_Records shown_.
Segment Open

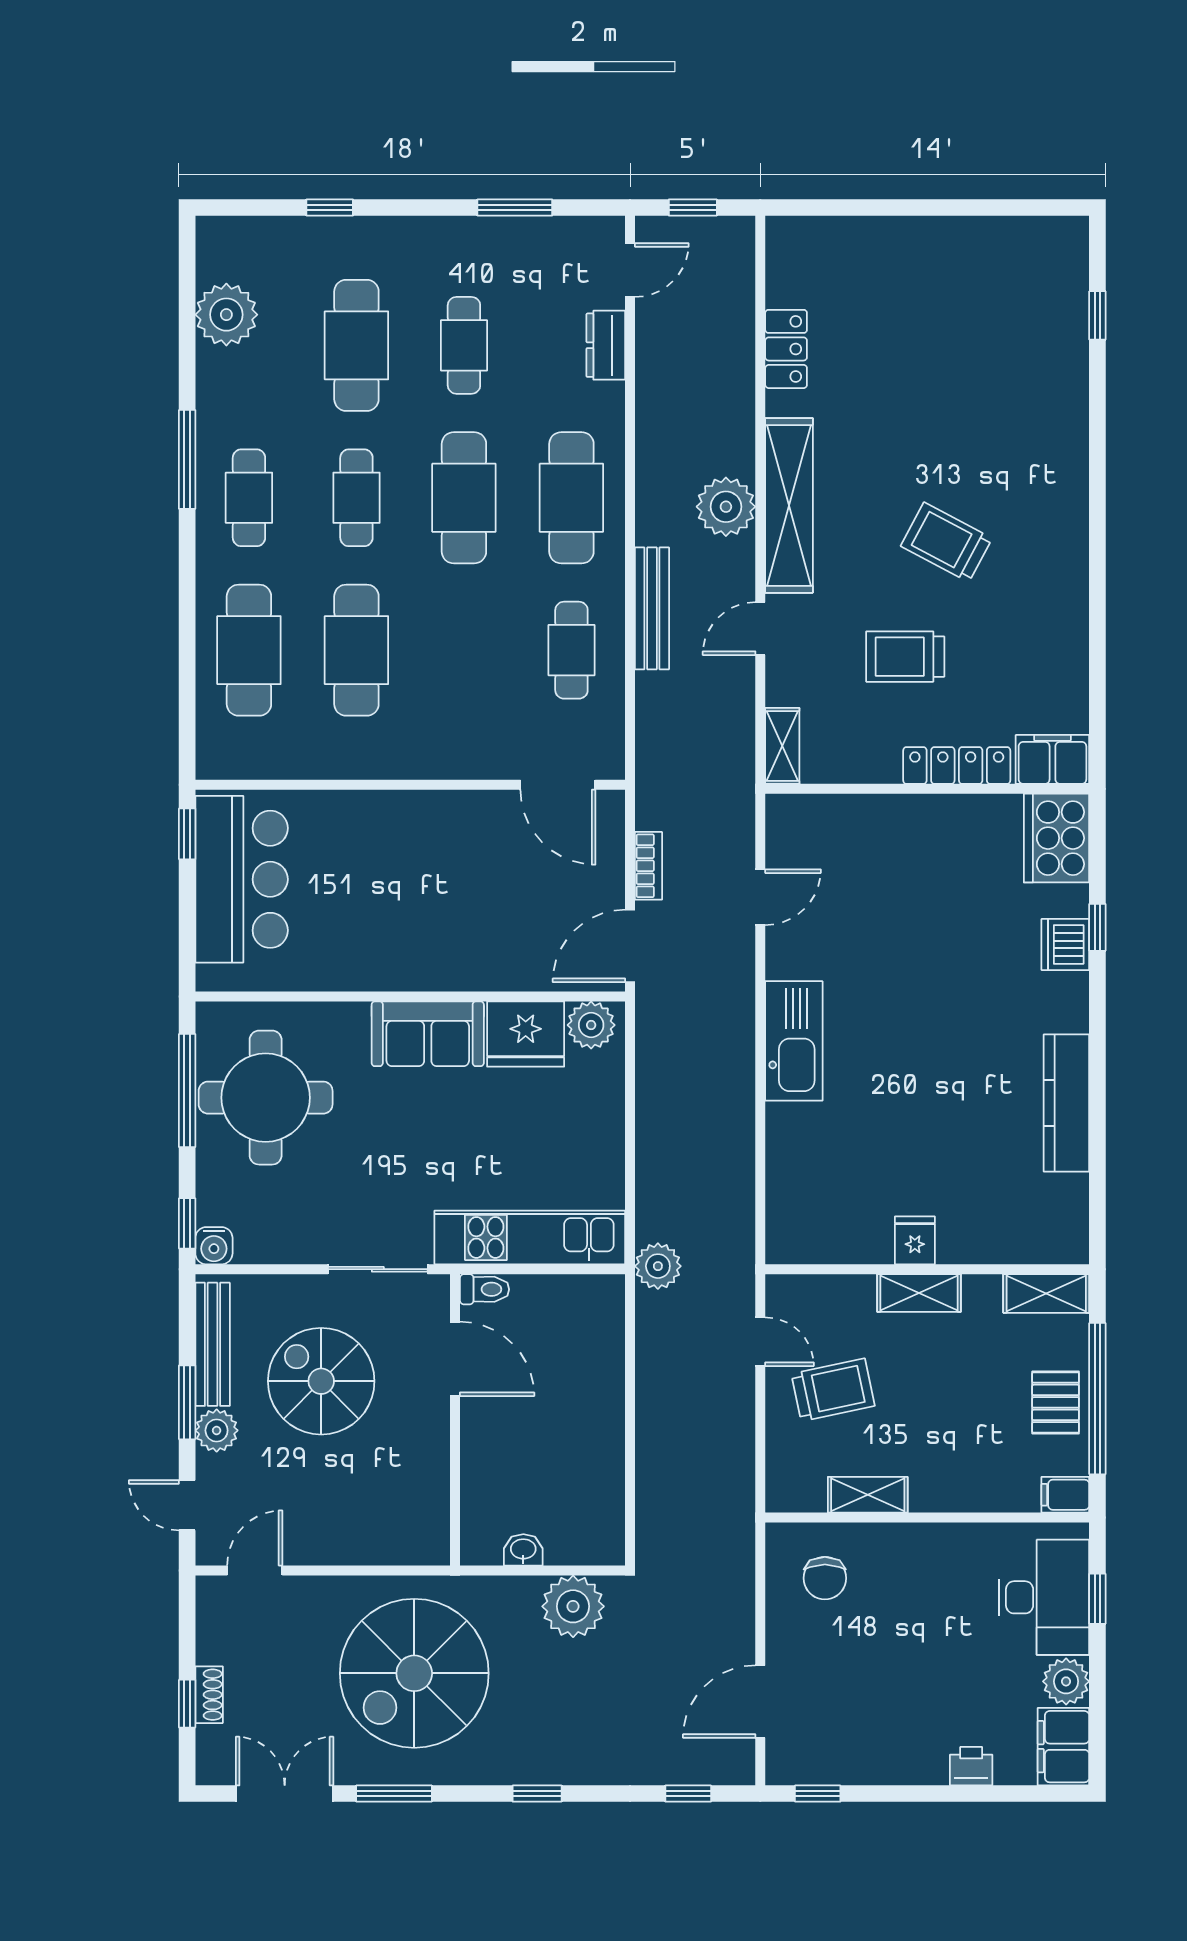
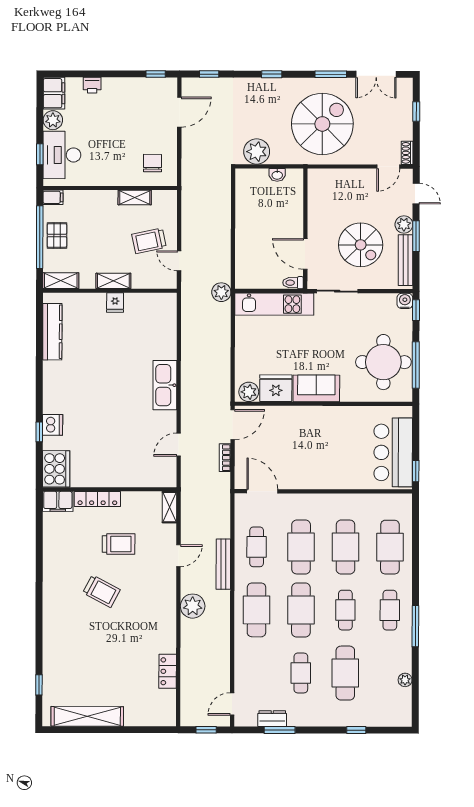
plant: (226, 315) -> (405, 680), width x0.53, depth x0.53
dresser: (606, 345) -> (272, 719), moved, turned -90
shelving: (789, 505) -> (87, 716), moved, turned 90
cafe table: (464, 650) -> (301, 547), added
kitchen counter: (1066, 1103) -> (52, 332), moved
shoe rack: (209, 1695) -> (407, 153), moved

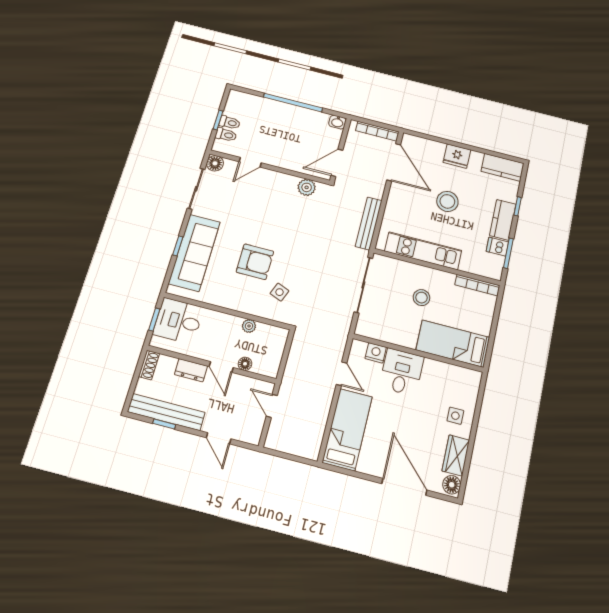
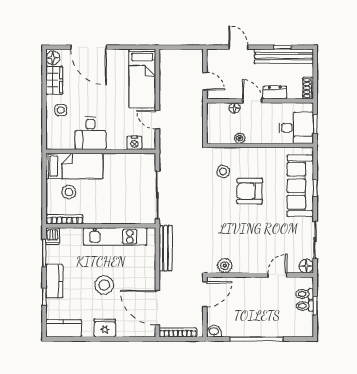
dishwasher: (497, 247) -> (53, 236), moved, turned 90
stool: (421, 298) -> (69, 192), moved
desk: (402, 372) -> (90, 133), moved

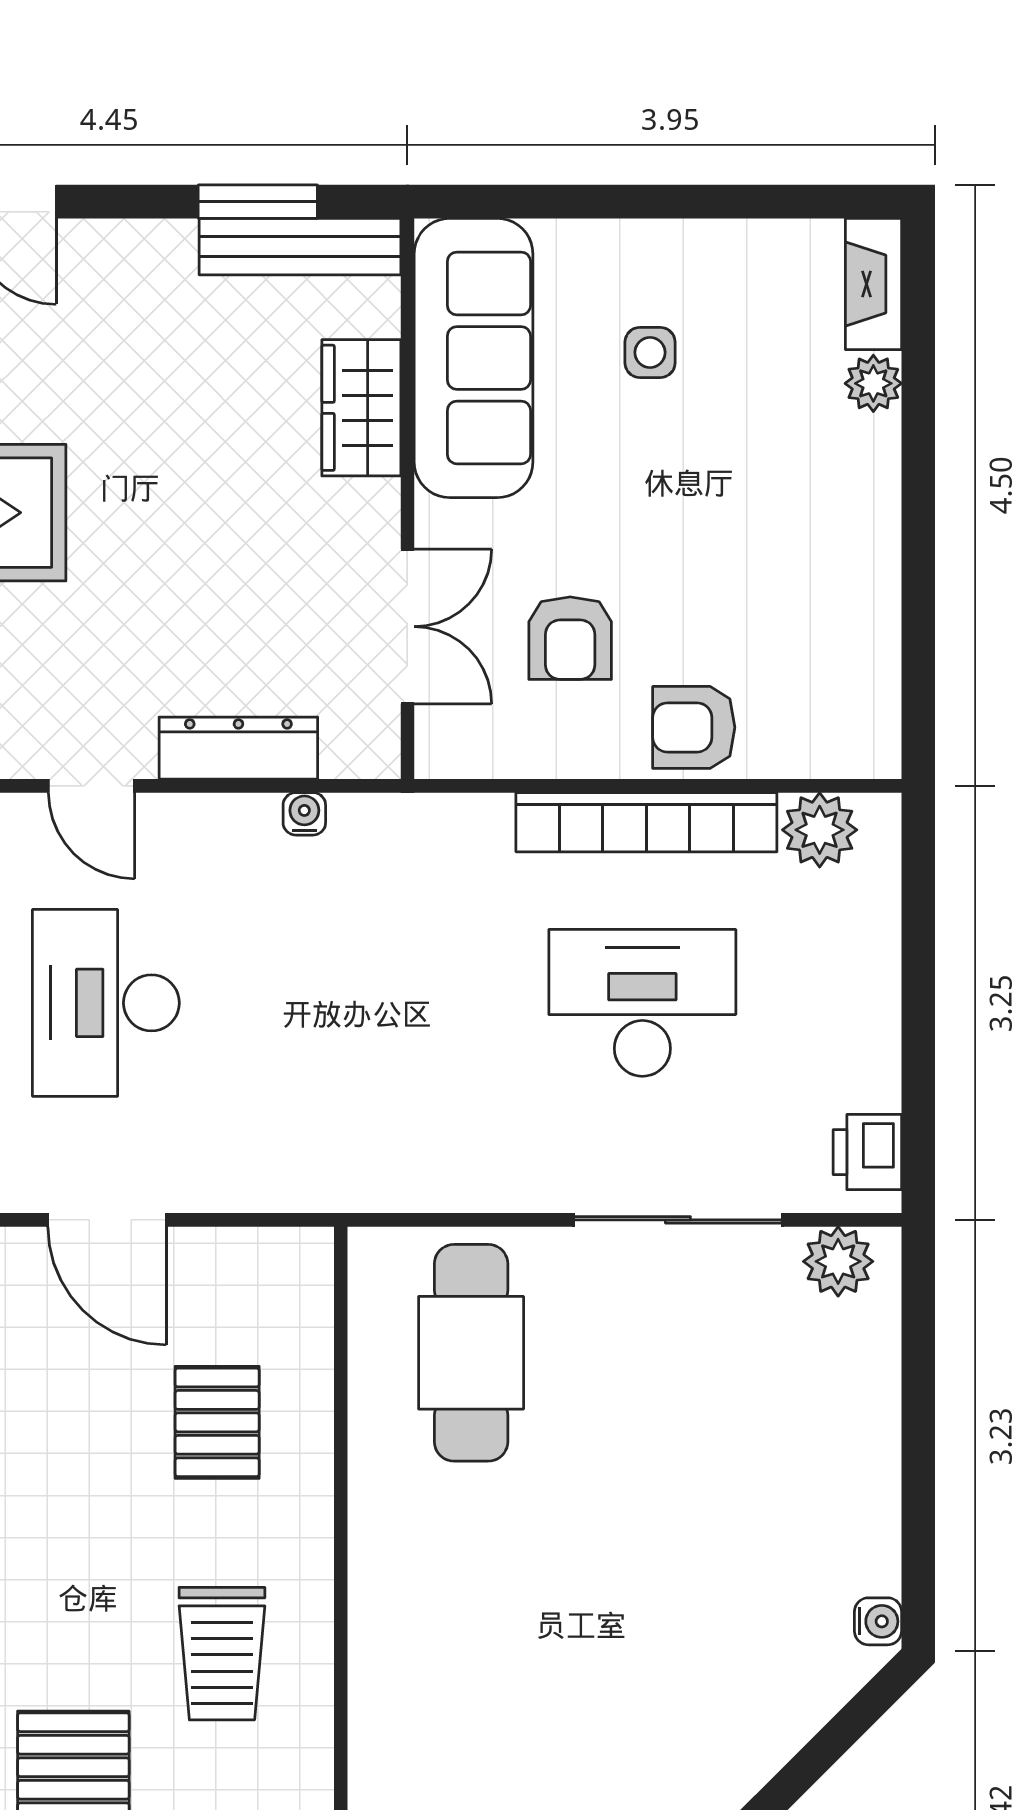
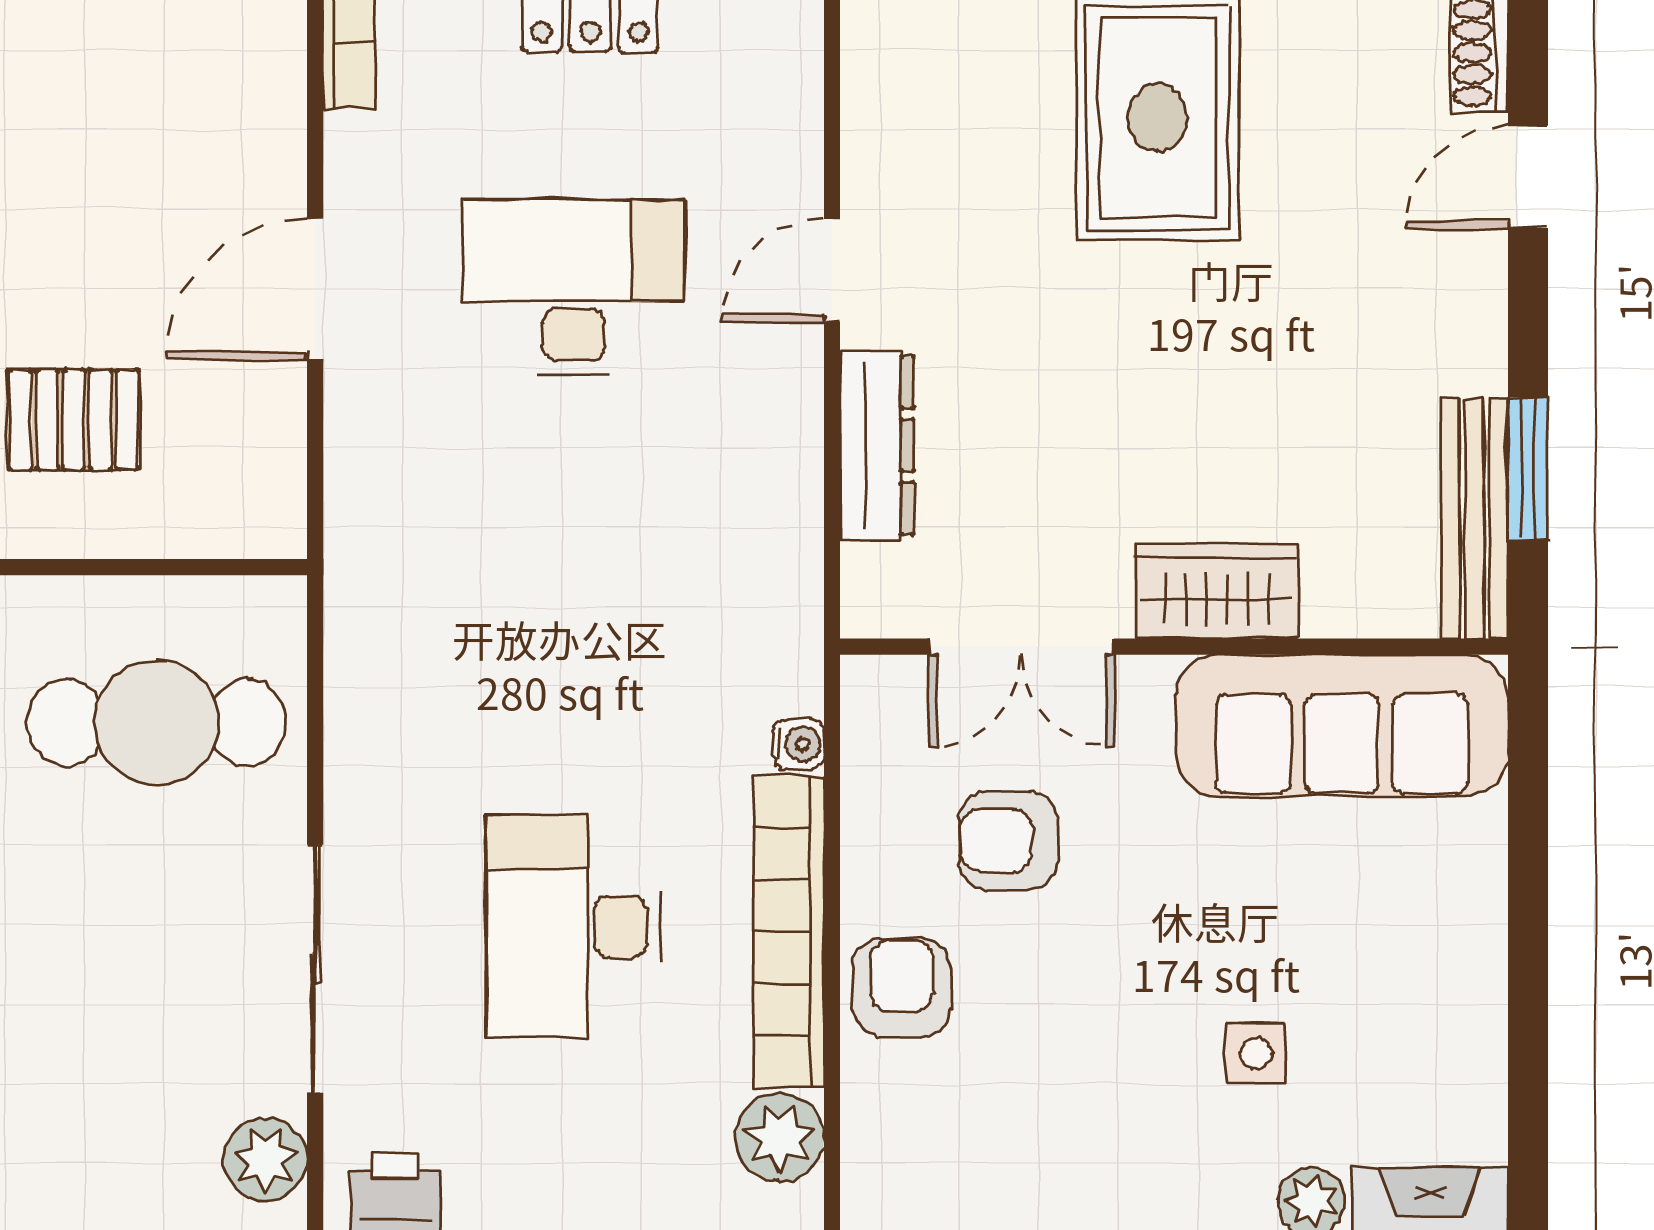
side table: (650, 352) -> (1256, 1053), moved
wardrobe: (361, 408) -> (1217, 592), moved
water cooler: (304, 814) -> (799, 744), moved
desk: (642, 1003) -> (574, 926), turned 180

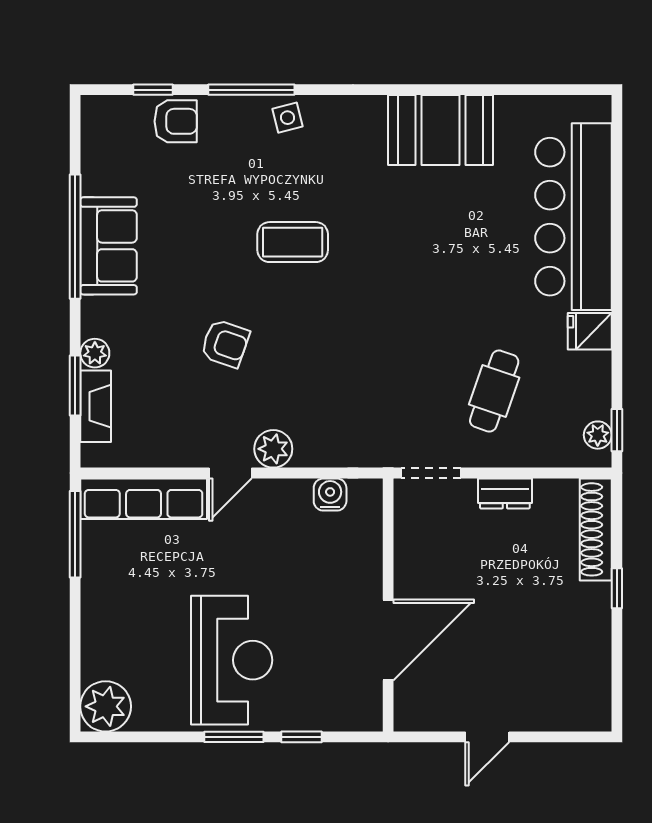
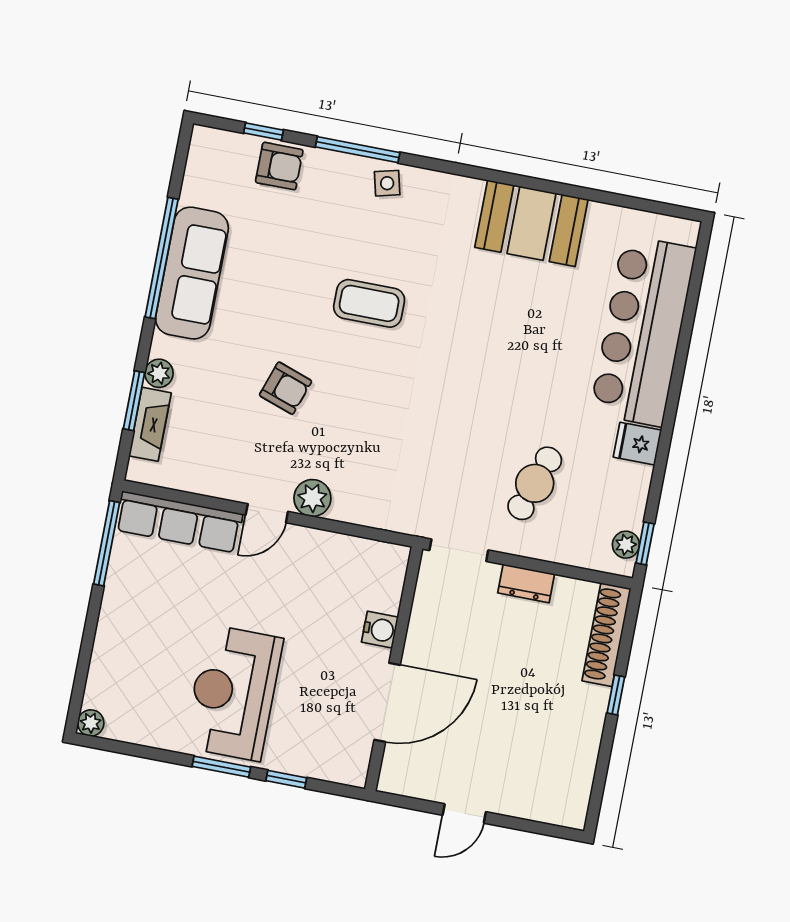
sofa: (109, 246) -> (192, 273), width x1.36
water cooler: (330, 495) -> (380, 630), moved, turned 90
reception desk: (232, 660) -> (233, 693), turned 180
plant: (106, 706) -> (91, 723), width x0.53, depth x0.53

Segment Closed

_Activity_. Among the lines of these entries, find those that contain "water". Give their number and nothing else.

_Output for this task_. 2